§ HOW TO COMPLETE THIS TASK: Up to and including the line that contains "brown ruler: 4 -> 0", repeat each line of the data exactly, starting from the first.

§ PROVIDED INFORMATION:
------------------------------------------------------------------------
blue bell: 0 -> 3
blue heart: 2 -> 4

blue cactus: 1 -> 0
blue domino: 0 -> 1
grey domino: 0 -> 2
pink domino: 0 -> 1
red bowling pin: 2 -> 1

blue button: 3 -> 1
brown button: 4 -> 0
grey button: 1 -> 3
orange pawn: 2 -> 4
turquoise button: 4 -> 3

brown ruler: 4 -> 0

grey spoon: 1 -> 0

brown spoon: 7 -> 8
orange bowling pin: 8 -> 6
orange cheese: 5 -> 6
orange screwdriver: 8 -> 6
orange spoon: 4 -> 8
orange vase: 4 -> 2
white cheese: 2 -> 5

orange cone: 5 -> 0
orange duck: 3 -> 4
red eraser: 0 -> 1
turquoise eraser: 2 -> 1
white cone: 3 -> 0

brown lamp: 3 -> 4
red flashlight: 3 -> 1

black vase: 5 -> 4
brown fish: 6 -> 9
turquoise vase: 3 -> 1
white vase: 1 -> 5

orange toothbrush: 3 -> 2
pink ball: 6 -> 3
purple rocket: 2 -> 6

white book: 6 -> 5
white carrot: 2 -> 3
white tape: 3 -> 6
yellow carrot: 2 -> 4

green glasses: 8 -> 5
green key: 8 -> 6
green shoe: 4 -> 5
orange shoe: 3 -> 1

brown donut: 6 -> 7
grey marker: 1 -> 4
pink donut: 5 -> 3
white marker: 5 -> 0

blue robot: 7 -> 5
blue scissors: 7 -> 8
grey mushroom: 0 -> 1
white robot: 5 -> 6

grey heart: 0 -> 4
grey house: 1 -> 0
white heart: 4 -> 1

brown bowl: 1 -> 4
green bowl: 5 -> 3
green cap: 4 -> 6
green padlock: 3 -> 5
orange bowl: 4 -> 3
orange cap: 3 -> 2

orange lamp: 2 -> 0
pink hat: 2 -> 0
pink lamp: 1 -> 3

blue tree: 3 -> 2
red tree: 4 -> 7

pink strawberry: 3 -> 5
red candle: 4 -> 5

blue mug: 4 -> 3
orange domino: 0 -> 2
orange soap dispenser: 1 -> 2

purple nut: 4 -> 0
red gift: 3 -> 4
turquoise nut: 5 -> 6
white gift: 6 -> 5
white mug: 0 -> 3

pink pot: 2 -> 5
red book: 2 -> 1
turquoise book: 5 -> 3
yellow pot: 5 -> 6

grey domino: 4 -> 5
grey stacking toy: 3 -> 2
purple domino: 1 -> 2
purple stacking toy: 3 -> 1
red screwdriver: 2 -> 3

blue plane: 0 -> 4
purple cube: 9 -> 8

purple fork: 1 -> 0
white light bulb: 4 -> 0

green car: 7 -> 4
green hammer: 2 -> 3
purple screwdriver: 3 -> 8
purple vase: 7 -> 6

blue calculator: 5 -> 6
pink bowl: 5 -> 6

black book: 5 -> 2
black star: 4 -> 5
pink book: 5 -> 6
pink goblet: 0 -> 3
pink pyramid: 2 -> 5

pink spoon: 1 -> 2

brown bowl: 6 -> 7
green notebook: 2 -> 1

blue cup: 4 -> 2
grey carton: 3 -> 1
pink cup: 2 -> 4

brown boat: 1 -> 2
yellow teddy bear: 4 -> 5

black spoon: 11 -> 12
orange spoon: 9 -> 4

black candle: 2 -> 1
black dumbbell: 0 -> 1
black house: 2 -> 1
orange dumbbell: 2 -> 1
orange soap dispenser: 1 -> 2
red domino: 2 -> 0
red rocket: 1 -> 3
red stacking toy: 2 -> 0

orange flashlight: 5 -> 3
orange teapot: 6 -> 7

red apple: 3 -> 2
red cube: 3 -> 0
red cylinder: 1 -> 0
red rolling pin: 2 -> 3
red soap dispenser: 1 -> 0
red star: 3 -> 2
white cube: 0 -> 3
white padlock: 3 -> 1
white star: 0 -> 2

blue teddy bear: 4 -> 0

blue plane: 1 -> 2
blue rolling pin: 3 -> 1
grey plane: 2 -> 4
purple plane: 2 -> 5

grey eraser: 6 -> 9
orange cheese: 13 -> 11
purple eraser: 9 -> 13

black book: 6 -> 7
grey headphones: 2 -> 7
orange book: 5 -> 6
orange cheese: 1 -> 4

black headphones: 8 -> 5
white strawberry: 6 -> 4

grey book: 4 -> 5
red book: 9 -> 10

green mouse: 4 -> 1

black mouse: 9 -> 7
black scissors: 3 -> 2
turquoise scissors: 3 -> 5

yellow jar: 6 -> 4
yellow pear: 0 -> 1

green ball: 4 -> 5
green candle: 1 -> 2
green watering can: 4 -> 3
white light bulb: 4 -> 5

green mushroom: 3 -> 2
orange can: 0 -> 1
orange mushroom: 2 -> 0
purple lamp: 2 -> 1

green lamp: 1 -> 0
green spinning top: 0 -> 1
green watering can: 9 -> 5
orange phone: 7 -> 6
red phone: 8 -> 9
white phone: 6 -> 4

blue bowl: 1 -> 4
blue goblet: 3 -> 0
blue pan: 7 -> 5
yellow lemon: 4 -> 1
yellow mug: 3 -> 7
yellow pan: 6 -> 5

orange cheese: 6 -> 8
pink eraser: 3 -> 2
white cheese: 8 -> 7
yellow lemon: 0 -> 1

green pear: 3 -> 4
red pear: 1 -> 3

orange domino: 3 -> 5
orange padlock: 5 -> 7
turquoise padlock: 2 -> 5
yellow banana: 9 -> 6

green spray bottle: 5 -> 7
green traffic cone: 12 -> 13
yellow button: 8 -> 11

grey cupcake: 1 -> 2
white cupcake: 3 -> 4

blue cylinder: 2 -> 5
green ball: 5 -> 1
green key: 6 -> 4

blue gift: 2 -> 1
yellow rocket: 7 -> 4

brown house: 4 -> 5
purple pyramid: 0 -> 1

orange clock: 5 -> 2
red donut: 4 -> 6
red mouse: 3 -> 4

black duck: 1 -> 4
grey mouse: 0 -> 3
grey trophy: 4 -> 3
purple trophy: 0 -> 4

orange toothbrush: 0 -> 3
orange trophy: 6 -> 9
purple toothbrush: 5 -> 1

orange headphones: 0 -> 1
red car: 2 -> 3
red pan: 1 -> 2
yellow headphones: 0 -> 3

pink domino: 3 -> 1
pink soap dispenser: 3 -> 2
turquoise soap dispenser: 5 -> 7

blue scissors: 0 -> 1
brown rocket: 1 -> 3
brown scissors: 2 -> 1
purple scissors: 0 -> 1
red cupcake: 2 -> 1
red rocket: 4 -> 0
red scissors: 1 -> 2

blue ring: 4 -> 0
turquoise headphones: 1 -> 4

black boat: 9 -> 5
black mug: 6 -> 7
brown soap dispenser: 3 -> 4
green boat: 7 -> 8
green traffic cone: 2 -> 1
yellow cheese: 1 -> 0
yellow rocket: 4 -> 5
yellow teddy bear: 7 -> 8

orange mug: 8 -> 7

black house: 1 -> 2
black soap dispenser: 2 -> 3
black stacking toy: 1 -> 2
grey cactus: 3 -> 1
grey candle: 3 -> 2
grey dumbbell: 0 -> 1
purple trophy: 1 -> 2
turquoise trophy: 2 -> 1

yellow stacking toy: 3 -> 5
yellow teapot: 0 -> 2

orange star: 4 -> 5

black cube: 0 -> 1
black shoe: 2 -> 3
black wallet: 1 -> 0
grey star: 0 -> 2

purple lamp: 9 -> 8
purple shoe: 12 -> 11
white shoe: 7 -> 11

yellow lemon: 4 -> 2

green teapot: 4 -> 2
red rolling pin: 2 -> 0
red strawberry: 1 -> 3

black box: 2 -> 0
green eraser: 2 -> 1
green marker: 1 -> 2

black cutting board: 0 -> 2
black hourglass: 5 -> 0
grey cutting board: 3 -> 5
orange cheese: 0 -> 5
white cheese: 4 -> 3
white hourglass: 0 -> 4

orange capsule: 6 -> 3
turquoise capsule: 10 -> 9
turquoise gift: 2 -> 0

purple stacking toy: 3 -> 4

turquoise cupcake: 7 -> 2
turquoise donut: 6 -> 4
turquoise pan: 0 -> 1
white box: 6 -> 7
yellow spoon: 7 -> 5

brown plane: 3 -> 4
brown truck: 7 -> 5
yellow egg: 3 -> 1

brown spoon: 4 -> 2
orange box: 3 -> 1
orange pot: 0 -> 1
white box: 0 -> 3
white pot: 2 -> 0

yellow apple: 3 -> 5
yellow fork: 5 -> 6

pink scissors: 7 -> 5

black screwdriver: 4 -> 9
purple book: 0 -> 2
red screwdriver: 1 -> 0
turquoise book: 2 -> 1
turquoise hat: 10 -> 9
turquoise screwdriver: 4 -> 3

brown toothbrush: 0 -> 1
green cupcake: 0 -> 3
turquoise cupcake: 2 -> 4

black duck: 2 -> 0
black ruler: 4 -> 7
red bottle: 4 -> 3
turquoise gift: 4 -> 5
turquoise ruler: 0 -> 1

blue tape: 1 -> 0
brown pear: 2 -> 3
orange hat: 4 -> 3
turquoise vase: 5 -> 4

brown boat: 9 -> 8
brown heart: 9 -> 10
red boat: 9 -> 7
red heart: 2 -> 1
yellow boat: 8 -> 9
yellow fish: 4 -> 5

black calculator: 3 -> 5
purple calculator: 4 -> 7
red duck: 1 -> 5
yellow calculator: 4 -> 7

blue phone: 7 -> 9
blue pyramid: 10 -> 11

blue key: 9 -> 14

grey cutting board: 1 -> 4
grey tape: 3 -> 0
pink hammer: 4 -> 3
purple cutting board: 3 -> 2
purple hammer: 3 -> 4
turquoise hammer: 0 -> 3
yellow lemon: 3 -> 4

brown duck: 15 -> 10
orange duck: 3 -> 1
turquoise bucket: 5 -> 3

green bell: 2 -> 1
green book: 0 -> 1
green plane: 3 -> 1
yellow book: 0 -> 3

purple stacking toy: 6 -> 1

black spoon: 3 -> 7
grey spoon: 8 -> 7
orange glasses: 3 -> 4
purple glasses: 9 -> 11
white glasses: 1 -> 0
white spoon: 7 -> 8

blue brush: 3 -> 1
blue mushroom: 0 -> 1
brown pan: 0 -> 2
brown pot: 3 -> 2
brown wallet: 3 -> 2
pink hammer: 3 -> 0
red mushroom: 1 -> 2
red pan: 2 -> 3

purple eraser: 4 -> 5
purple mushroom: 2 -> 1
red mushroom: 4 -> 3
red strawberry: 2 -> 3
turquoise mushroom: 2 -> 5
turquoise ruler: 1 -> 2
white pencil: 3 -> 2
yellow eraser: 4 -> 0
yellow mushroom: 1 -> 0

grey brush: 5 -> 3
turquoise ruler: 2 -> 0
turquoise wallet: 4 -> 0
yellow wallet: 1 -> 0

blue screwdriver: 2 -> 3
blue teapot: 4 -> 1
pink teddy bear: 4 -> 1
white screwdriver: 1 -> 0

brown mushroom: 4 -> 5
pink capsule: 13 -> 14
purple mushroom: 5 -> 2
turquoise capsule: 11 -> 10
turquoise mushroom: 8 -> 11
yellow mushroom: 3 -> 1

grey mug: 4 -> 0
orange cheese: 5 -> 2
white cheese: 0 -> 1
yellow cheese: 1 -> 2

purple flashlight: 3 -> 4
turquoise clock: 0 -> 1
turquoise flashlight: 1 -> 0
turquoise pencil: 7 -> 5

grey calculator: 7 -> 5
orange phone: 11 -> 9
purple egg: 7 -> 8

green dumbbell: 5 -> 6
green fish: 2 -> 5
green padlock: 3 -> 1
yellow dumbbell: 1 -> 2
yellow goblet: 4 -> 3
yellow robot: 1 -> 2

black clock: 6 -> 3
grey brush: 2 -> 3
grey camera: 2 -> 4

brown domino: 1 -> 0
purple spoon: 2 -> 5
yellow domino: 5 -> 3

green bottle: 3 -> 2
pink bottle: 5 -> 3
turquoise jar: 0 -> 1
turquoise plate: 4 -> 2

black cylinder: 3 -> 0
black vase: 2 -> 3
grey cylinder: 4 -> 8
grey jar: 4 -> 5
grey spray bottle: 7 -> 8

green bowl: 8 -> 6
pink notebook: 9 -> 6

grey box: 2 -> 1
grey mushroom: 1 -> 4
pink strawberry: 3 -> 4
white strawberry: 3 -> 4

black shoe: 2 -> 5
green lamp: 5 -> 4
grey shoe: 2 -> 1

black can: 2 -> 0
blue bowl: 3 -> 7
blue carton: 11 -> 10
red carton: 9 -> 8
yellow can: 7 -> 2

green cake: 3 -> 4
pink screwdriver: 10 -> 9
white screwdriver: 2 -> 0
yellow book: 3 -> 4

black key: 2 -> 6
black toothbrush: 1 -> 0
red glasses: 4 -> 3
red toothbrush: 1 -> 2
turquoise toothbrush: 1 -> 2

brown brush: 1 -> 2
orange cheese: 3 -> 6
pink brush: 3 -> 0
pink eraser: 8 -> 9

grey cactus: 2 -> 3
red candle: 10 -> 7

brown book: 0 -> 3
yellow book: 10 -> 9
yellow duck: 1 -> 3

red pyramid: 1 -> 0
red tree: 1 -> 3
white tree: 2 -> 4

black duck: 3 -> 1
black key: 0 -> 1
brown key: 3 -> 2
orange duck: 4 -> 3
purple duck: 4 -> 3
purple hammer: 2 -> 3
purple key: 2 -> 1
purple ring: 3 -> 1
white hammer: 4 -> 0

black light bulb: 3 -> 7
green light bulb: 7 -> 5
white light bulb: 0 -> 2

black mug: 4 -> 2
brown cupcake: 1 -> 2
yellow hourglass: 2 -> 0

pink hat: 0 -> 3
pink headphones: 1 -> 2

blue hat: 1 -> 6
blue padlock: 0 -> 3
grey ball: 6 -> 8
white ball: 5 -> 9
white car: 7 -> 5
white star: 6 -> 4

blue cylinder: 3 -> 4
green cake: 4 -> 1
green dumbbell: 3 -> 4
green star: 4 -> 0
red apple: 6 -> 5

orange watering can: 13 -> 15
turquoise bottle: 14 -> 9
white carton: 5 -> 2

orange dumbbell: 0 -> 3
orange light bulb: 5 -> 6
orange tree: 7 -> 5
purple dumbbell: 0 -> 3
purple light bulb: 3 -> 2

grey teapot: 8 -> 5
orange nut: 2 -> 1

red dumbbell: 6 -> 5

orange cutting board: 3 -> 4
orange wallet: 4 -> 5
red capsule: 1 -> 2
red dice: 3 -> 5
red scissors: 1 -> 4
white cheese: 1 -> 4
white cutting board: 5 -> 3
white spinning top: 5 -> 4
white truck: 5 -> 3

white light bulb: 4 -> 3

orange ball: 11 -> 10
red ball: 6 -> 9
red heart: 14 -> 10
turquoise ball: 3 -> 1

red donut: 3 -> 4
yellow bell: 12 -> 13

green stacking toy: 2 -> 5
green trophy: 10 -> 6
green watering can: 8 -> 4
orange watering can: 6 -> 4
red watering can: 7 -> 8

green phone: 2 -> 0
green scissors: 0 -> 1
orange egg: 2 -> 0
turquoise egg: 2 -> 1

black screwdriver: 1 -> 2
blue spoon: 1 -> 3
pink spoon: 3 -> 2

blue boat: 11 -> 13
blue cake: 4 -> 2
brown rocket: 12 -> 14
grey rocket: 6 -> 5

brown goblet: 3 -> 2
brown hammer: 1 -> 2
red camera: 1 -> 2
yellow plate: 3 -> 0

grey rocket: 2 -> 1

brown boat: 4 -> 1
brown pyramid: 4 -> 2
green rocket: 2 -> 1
------------------------------------------------------------------------
§ EXPECTED ANSWER:
blue bell: 0 -> 3
blue heart: 2 -> 4

blue cactus: 1 -> 0
blue domino: 0 -> 1
grey domino: 0 -> 2
pink domino: 0 -> 1
red bowling pin: 2 -> 1

blue button: 3 -> 1
brown button: 4 -> 0
grey button: 1 -> 3
orange pawn: 2 -> 4
turquoise button: 4 -> 3

brown ruler: 4 -> 0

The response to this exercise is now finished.